◆ What this task involves
From the following material, work out how many lines include the string "strawberry"; respond with the number only.

◆ Exercise data
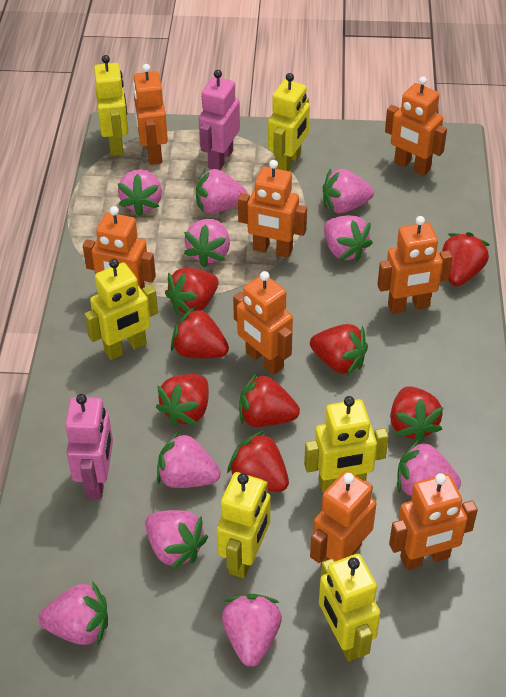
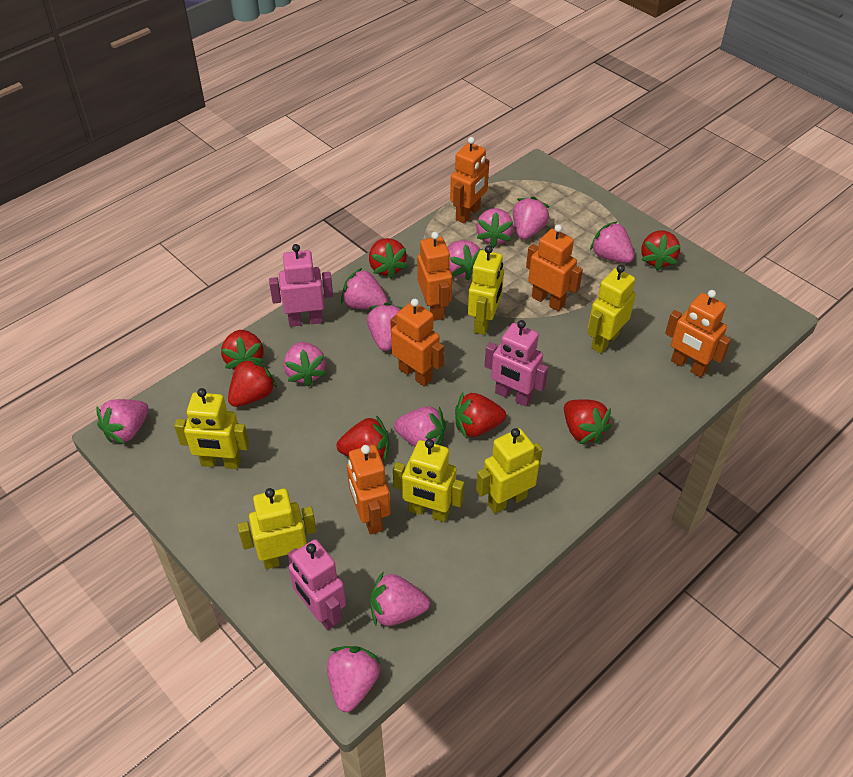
orange robot: 8 -> 6
pink robot: 2 -> 3
pink strawberry: 10 -> 11
red strawberry: 8 -> 7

◆ Result of the exercise
2